Using the listing below, set down each line from the line containing "(328, 323) = (399, 161): yellow pan -> none" through the line containing "(348, 297) = (422, 257): green", both ends included, exactly and with nothing added.

Records for processing:
----------------------------------------

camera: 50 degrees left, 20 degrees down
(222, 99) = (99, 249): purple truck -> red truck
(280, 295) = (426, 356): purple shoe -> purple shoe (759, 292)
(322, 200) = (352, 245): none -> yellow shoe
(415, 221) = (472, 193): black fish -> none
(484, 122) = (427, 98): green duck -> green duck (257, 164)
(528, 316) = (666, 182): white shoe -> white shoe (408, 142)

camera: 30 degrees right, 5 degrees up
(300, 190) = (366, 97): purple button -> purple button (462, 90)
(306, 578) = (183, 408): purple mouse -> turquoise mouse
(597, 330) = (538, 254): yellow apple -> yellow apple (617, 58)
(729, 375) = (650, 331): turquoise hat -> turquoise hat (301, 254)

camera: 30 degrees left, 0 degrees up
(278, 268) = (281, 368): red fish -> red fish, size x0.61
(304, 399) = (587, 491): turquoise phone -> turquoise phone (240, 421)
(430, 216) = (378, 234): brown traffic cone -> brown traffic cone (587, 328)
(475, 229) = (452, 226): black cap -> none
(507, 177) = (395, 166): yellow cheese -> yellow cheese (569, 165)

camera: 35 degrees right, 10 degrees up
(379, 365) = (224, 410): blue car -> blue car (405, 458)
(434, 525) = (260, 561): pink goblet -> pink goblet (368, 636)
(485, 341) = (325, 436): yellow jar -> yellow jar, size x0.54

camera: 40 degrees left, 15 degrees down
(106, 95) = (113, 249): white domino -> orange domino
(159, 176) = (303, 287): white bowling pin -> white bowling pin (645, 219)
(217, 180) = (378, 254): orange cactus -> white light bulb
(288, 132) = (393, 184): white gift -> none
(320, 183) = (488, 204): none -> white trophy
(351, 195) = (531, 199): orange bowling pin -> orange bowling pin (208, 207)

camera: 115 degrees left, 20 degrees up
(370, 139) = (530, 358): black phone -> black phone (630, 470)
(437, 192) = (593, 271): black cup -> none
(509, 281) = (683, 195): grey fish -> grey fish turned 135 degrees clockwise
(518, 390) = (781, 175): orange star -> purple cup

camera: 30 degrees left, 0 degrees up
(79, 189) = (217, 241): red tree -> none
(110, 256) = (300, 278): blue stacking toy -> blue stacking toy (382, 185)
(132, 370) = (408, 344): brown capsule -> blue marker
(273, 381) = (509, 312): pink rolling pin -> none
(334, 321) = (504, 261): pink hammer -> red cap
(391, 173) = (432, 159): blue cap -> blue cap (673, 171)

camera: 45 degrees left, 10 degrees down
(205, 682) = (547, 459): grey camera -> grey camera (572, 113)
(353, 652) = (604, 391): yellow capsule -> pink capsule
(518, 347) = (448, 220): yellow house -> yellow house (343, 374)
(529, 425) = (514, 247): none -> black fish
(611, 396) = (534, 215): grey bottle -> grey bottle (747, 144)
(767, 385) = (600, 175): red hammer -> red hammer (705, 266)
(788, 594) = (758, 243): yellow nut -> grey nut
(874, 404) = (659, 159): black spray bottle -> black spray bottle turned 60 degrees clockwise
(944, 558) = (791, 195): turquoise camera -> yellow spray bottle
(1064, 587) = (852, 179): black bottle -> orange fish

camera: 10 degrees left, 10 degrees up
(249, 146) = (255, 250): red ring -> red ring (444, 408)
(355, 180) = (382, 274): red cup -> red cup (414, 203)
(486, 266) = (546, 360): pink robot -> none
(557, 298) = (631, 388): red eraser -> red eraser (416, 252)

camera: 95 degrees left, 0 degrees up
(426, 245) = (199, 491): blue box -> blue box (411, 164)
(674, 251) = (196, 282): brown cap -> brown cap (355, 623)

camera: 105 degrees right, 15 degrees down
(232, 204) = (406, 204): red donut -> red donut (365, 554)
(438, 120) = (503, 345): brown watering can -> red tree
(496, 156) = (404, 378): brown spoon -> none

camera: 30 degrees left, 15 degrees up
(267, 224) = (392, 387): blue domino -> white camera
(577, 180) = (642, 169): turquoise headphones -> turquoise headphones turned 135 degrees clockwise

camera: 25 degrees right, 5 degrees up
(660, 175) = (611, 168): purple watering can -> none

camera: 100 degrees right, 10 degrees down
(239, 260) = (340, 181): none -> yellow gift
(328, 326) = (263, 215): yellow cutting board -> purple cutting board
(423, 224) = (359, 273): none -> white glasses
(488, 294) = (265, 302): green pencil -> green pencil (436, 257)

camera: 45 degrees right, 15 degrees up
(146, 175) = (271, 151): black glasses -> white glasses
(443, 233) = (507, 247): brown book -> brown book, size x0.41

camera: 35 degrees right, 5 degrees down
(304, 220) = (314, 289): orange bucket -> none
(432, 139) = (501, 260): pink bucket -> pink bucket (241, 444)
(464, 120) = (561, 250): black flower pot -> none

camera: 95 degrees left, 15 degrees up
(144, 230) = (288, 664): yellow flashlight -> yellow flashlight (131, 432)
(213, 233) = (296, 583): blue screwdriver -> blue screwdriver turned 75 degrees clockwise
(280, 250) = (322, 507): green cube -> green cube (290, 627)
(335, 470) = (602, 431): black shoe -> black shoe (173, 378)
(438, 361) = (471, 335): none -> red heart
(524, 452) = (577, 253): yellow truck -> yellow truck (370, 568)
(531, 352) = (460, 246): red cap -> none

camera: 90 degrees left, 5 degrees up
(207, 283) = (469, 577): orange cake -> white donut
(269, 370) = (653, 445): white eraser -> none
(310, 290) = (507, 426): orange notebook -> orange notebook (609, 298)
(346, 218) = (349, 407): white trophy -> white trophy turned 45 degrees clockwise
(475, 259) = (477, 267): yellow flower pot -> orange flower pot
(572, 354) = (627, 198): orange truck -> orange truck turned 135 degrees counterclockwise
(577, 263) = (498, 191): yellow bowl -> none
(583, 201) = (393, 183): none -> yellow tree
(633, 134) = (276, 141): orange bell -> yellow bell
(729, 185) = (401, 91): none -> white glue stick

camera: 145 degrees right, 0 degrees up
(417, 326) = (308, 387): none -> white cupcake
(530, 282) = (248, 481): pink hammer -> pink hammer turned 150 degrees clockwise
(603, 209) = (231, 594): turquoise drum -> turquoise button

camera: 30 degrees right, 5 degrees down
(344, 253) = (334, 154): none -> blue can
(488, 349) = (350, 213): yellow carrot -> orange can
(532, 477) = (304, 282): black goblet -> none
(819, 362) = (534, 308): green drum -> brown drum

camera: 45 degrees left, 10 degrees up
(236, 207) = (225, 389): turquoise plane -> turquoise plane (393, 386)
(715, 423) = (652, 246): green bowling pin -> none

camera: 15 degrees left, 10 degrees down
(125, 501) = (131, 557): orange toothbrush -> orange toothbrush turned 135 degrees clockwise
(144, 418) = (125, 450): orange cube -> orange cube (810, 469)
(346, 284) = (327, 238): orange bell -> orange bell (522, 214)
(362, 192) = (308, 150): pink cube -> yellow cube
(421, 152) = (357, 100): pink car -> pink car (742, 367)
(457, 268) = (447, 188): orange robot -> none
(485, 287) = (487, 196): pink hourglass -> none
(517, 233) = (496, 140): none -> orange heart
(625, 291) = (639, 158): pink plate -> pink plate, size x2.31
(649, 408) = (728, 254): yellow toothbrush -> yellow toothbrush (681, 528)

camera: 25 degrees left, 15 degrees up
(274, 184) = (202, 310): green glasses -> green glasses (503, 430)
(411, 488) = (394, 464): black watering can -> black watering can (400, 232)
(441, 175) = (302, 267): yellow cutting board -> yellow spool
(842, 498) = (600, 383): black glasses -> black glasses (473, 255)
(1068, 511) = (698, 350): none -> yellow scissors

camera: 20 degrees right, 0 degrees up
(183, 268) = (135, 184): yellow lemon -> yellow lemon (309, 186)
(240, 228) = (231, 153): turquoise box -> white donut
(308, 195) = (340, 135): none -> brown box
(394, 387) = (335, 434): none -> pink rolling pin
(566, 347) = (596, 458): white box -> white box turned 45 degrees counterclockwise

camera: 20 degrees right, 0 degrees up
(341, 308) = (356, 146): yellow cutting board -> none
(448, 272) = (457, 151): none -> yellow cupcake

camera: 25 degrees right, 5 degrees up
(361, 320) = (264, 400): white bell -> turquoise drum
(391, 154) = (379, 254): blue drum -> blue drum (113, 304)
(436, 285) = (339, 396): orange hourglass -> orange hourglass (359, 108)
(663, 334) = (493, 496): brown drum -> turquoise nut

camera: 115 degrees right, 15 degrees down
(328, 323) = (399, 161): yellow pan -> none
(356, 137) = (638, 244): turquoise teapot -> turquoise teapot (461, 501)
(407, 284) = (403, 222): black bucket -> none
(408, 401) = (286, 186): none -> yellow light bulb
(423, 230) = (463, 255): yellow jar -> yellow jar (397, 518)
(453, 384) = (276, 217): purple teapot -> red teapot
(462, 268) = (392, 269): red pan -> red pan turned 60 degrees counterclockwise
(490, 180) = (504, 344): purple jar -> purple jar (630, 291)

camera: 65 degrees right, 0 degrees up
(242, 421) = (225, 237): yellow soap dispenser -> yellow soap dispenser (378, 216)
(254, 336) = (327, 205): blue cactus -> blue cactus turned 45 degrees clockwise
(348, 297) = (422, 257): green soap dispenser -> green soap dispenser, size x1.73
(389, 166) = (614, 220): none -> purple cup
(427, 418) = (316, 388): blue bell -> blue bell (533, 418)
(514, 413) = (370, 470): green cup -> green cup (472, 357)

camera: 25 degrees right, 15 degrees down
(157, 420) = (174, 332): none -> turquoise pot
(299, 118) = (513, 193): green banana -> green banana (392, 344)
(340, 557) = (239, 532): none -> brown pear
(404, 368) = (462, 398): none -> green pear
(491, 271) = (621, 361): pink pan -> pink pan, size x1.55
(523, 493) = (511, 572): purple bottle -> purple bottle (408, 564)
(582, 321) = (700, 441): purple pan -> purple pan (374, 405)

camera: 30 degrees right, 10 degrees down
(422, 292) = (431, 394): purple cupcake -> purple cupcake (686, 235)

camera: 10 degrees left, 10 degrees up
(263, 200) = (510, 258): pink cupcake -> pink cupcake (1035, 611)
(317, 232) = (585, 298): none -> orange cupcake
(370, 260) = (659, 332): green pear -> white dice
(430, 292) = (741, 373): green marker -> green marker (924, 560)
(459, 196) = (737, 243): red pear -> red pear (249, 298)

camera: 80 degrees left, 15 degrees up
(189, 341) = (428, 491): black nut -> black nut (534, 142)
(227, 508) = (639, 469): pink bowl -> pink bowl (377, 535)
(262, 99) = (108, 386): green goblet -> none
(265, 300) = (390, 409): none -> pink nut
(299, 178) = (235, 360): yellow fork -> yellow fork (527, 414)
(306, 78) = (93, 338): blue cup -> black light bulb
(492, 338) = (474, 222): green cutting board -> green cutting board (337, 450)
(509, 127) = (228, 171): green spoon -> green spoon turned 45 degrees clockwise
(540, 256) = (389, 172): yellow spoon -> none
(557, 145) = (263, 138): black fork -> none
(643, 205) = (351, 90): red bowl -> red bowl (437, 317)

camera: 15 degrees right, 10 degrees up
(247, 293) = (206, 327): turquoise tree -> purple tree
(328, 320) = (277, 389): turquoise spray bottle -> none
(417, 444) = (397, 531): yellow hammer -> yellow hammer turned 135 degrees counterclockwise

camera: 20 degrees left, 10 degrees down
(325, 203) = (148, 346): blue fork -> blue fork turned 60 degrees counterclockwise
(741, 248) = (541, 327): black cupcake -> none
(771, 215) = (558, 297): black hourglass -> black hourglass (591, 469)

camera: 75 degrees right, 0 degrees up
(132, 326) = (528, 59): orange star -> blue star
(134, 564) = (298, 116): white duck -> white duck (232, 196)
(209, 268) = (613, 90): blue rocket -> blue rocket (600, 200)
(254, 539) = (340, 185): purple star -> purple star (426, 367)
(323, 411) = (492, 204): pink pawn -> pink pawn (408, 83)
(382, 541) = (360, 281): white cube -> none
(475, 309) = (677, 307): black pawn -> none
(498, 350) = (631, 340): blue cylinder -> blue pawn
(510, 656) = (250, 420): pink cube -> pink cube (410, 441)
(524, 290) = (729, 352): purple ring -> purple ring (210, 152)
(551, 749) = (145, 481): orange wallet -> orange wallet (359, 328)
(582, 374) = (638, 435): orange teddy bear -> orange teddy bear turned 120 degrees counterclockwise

----------------------------------------

Completed exercise:
(328, 323) = (399, 161): yellow pan -> none
(356, 137) = (638, 244): turquoise teapot -> turquoise teapot (461, 501)
(407, 284) = (403, 222): black bucket -> none
(408, 401) = (286, 186): none -> yellow light bulb
(423, 230) = (463, 255): yellow jar -> yellow jar (397, 518)
(453, 384) = (276, 217): purple teapot -> red teapot
(462, 268) = (392, 269): red pan -> red pan turned 60 degrees counterclockwise
(490, 180) = (504, 344): purple jar -> purple jar (630, 291)

camera: 65 degrees right, 0 degrees up
(242, 421) = (225, 237): yellow soap dispenser -> yellow soap dispenser (378, 216)
(254, 336) = (327, 205): blue cactus -> blue cactus turned 45 degrees clockwise
(348, 297) = (422, 257): green soap dispenser -> green soap dispenser, size x1.73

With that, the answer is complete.